_Action item_
Each entry below should be returned exactly as is, with the pictures removed.

_Records supplied_
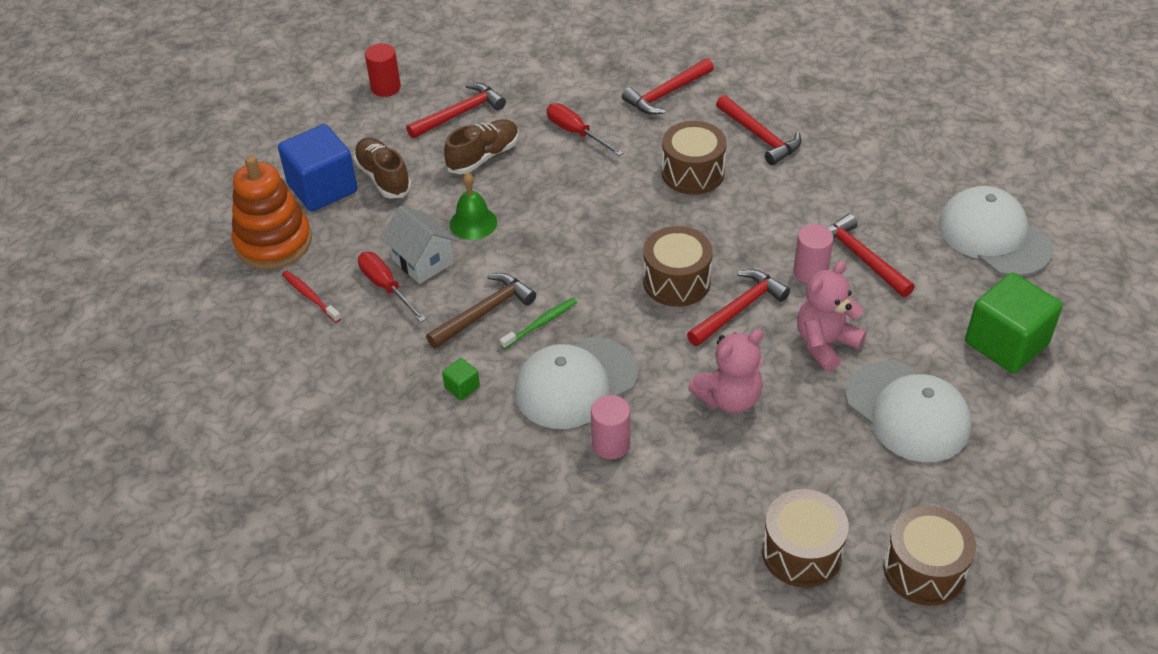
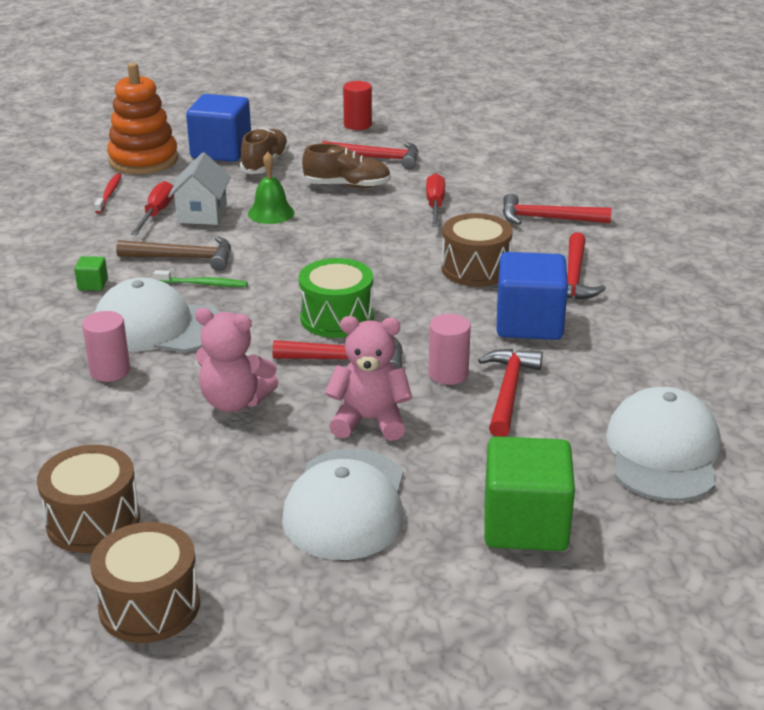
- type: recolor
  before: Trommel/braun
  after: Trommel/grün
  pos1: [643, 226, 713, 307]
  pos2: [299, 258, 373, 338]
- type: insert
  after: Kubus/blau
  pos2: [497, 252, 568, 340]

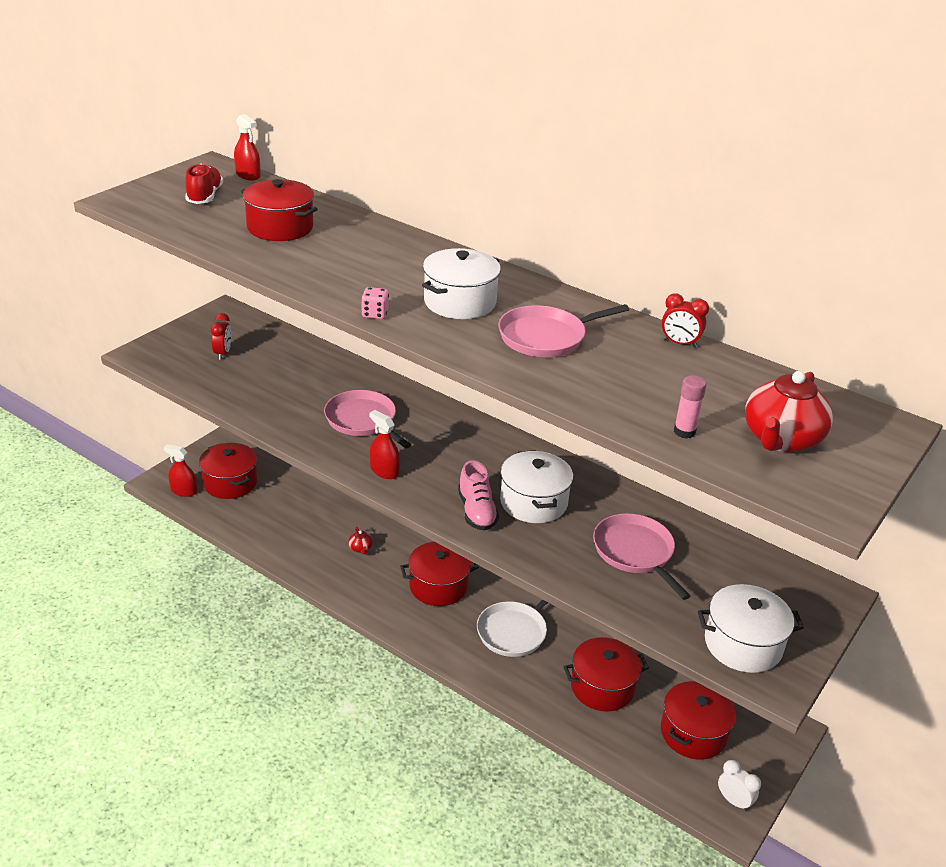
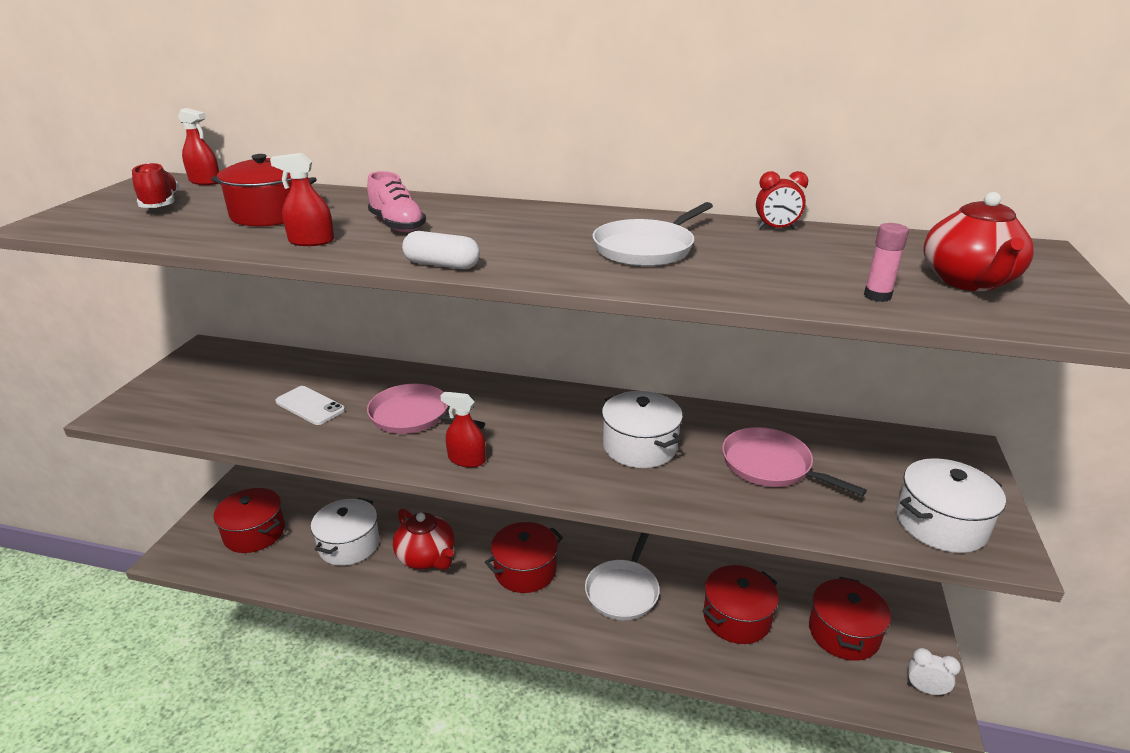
- type: move
  before: Sprühflasche/rot
  pos1: [164, 444, 197, 497]
  pos2: [270, 153, 334, 246]
- type: insert
  after: Handy/weiß
  pos2: [275, 386, 345, 425]
- type: move
  before: Kochtopf/weiß
  pos1: [422, 248, 501, 319]
  pos2: [311, 498, 379, 566]
- type: move
  before: Schuh/rosa
  pos1: [458, 460, 499, 531]
  pos2: [367, 171, 426, 232]
- type: resize
  before: Teekanne/rot
  pos1: [348, 527, 373, 555]
  pos2: [393, 508, 455, 570]
  scale: 2.3
- type: replace
  before: Spielwürfel/rosa
  after: Kapsel/weiß
  pos1: [361, 287, 389, 319]
  pos2: [402, 231, 480, 269]
- type: recolor
  before: Pfanne/rosa
  after: Pfanne/weiß
  pos1: [498, 304, 629, 357]
  pos2: [592, 202, 713, 266]
- type: delete
  before: Wecker/rot
  pos1: [211, 313, 231, 360]

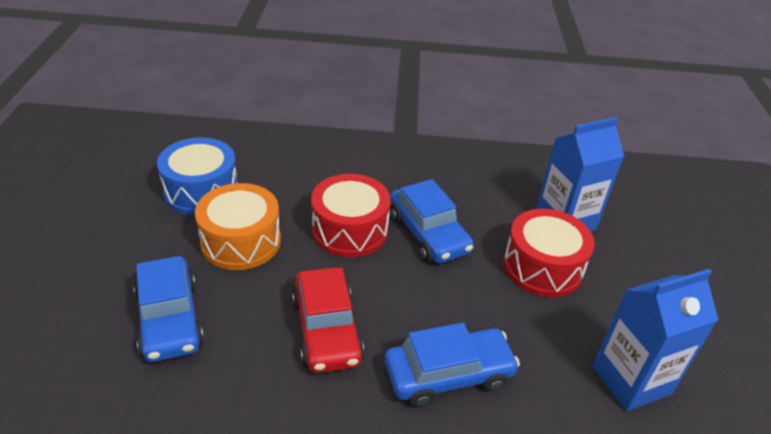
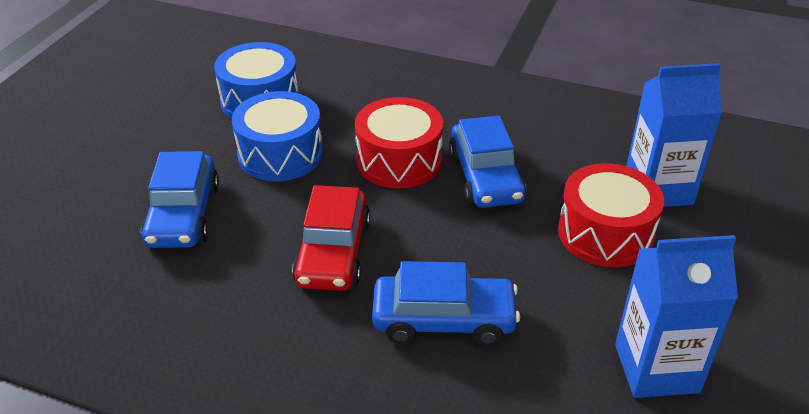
- type: recolor
  before: Trommel/orange
  after: Trommel/blau
  pos1: [195, 183, 281, 270]
  pos2: [232, 91, 323, 181]

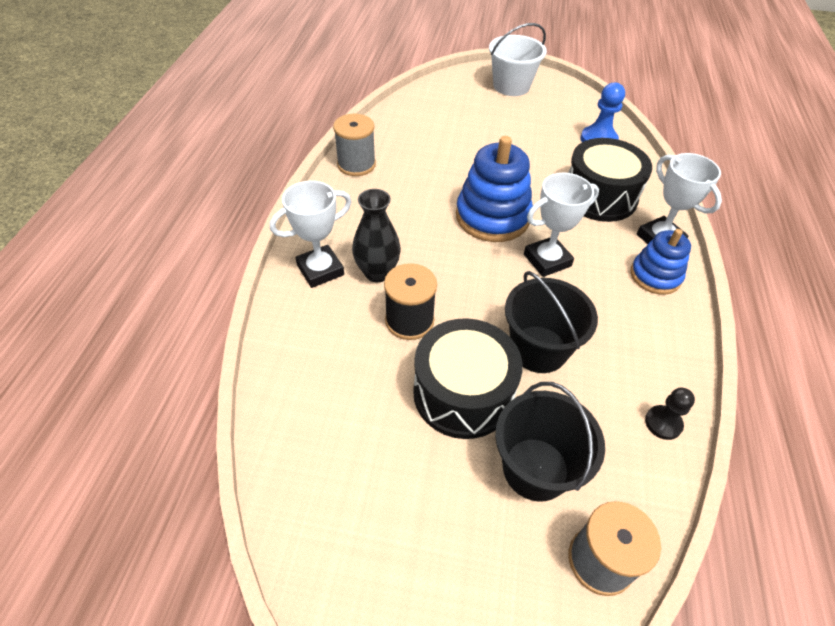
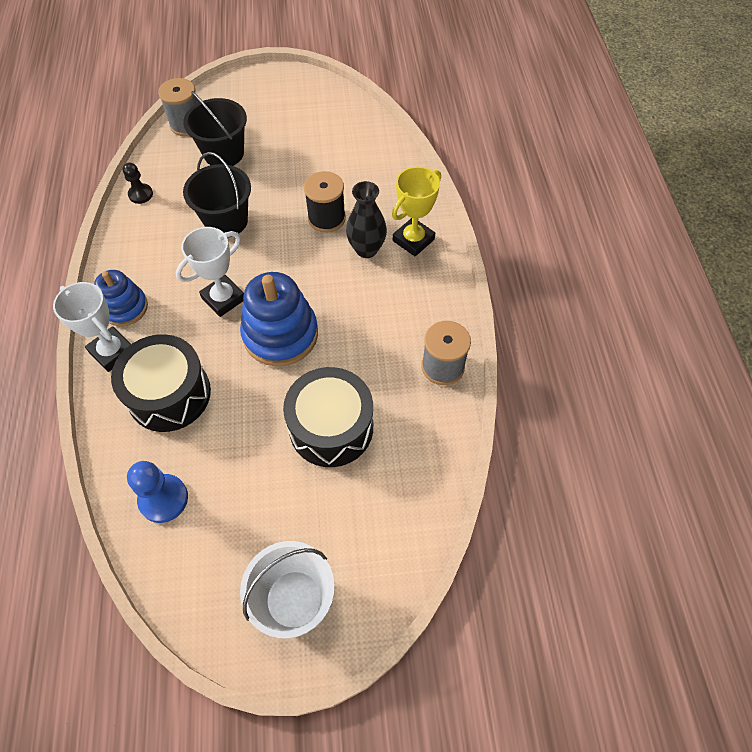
- type: move
  before: Trommel/schwarz
  pos1: [413, 318, 523, 439]
  pos2: [283, 367, 373, 467]
- type: recolor
  before: Pokal/weiß
  after: Pokal/gelb
  pos1: [270, 181, 352, 288]
  pos2: [392, 167, 441, 256]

_Response area_
- type: recolor
  before: Trommel/braun
  after: Trommel/grün
  pos1: [643, 226, 713, 307]
  pos2: [299, 258, 373, 338]
- type: insert
  after: Kubus/blau
  pos2: [497, 252, 568, 340]

- type: move
  before: Sprühflasche/rot
  pos1: [164, 444, 197, 497]
  pos2: [270, 153, 334, 246]
- type: insert
  after: Handy/weiß
  pos2: [275, 386, 345, 425]
- type: move
  before: Kochtopf/weiß
  pos1: [422, 248, 501, 319]
  pos2: [311, 498, 379, 566]
- type: move
  before: Schuh/rosa
  pos1: [458, 460, 499, 531]
  pos2: [367, 171, 426, 232]
- type: resize
  before: Teekanne/rot
  pos1: [348, 527, 373, 555]
  pos2: [393, 508, 455, 570]
  scale: 2.3
- type: replace
  before: Spielwürfel/rosa
  after: Kapsel/weiß
  pos1: [361, 287, 389, 319]
  pos2: [402, 231, 480, 269]
- type: recolor
  before: Pfanne/rosa
  after: Pfanne/weiß
  pos1: [498, 304, 629, 357]
  pos2: [592, 202, 713, 266]
- type: delete
  before: Wecker/rot
  pos1: [211, 313, 231, 360]

- type: recolor
  before: Trommel/orange
  after: Trommel/blau
  pos1: [195, 183, 281, 270]
  pos2: [232, 91, 323, 181]

- type: move
  before: Trommel/schwarz
  pos1: [413, 318, 523, 439]
  pos2: [283, 367, 373, 467]
- type: recolor
  before: Pokal/weiß
  after: Pokal/gelb
  pos1: [270, 181, 352, 288]
  pos2: [392, 167, 441, 256]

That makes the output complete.